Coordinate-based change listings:

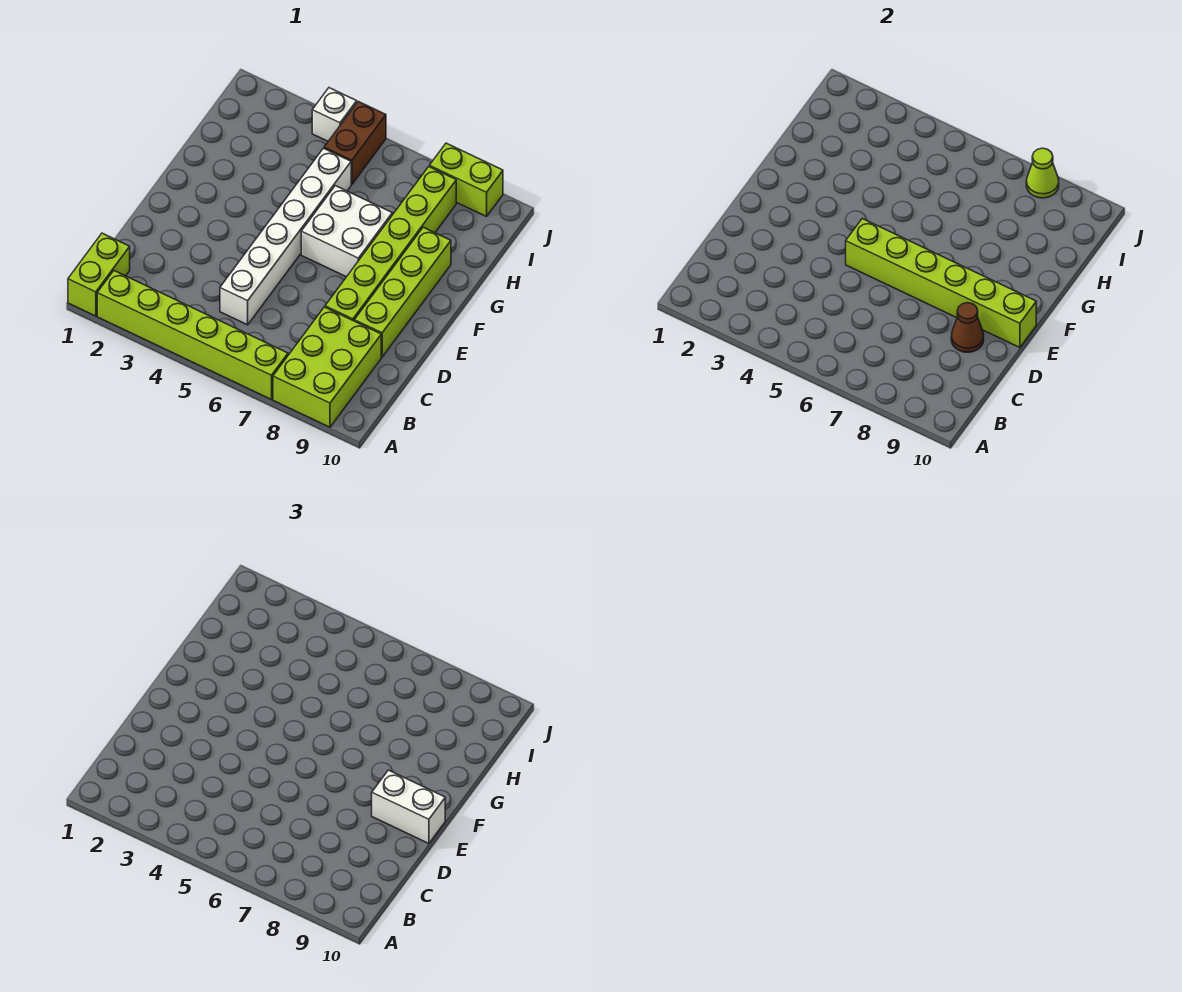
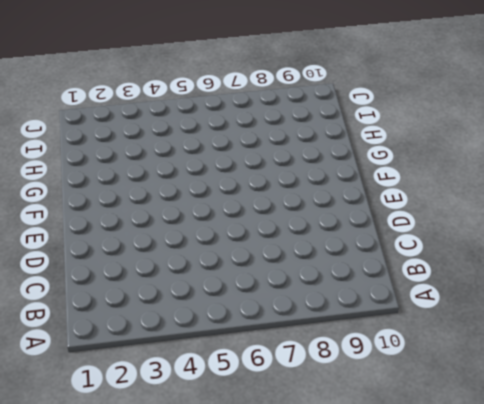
none -> lime brick A1:B1 level 1
none -> lime brick A2:A7 level 1
none -> lime brick A8:C9 level 1

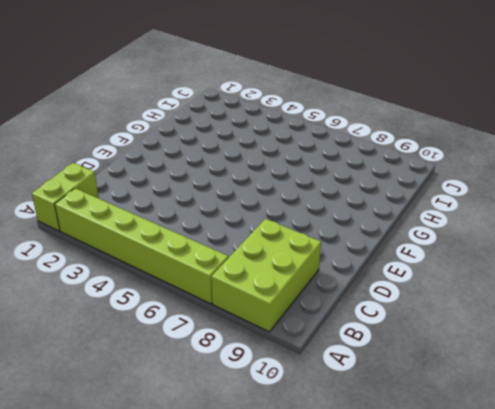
none -> white brick C5:H5 level 1
none -> lime brick D8:I8 level 1
none -> lime brick D9:G9 level 1

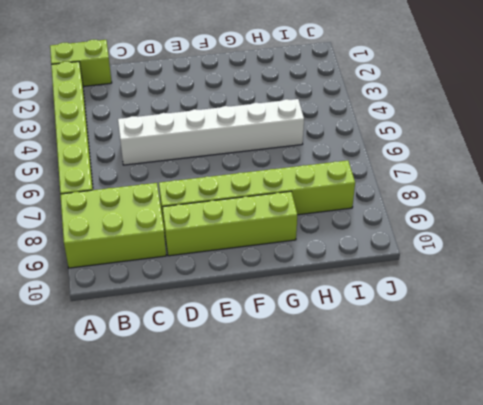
none -> white brick F6:G7 level 1
none -> brown brick I5:J5 level 1
none -> white brick J4 level 1

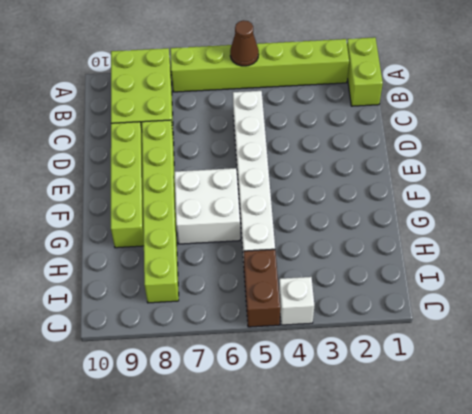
brown cone A5 level 2 -> brown cone D9 level 2
none -> lime brick J8:J9 level 1
none -> lime brick E5:E10 level 2
none -> lime cone J8 level 2

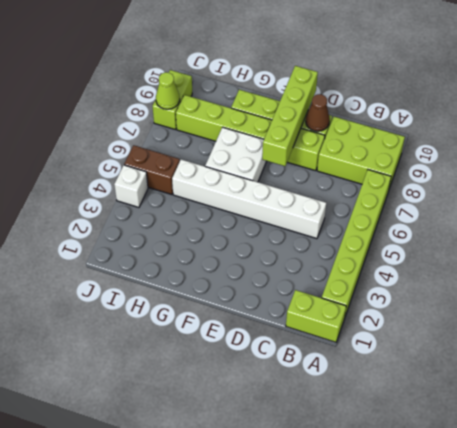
lime brick E7:E10 level 2 -> lime brick E5:E10 level 2
none -> white brick E9:E10 level 3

◆ Task prompt
Nothing but the lines from the line containing "none -> white brick F6:G7 level 1" to the end of the records above should be repeated, exactly and with every picture omitted.

◆ Response for this exercise
none -> white brick F6:G7 level 1
none -> brown brick I5:J5 level 1
none -> white brick J4 level 1

brown cone A5 level 2 -> brown cone D9 level 2
none -> lime brick J8:J9 level 1
none -> lime brick E5:E10 level 2
none -> lime cone J8 level 2

lime brick E7:E10 level 2 -> lime brick E5:E10 level 2
none -> white brick E9:E10 level 3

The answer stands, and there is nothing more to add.